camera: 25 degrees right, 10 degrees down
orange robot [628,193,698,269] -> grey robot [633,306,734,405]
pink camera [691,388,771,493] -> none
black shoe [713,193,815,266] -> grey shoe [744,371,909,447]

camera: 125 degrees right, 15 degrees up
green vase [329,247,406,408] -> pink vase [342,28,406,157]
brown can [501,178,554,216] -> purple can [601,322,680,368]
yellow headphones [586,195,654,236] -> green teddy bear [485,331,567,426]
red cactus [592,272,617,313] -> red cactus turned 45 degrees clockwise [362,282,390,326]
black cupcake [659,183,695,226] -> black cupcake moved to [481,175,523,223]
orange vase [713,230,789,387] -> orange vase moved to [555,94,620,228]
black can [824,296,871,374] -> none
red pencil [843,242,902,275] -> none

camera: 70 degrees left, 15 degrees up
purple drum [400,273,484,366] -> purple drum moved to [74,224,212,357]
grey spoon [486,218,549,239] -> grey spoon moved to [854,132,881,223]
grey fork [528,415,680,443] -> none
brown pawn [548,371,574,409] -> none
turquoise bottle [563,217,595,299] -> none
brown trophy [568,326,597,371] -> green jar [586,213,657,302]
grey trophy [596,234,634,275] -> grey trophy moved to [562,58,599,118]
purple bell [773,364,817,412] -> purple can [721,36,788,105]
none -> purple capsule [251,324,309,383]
══════════════════════════════
Would you write out all of the data exactly as given?

camera: 25 degrees right, 10 degrees down
orange robot [628,193,698,269] -> grey robot [633,306,734,405]
pink camera [691,388,771,493] -> none
black shoe [713,193,815,266] -> grey shoe [744,371,909,447]

camera: 125 degrees right, 15 degrees up
green vase [329,247,406,408] -> pink vase [342,28,406,157]
brown can [501,178,554,216] -> purple can [601,322,680,368]
yellow headphones [586,195,654,236] -> green teddy bear [485,331,567,426]
red cactus [592,272,617,313] -> red cactus turned 45 degrees clockwise [362,282,390,326]
black cupcake [659,183,695,226] -> black cupcake moved to [481,175,523,223]
orange vase [713,230,789,387] -> orange vase moved to [555,94,620,228]
black can [824,296,871,374] -> none
red pencil [843,242,902,275] -> none

camera: 70 degrees left, 15 degrees up
purple drum [400,273,484,366] -> purple drum moved to [74,224,212,357]
grey spoon [486,218,549,239] -> grey spoon moved to [854,132,881,223]
grey fork [528,415,680,443] -> none
brown pawn [548,371,574,409] -> none
turquoise bottle [563,217,595,299] -> none
brown trophy [568,326,597,371] -> green jar [586,213,657,302]
grey trophy [596,234,634,275] -> grey trophy moved to [562,58,599,118]
purple bell [773,364,817,412] -> purple can [721,36,788,105]
none -> purple capsule [251,324,309,383]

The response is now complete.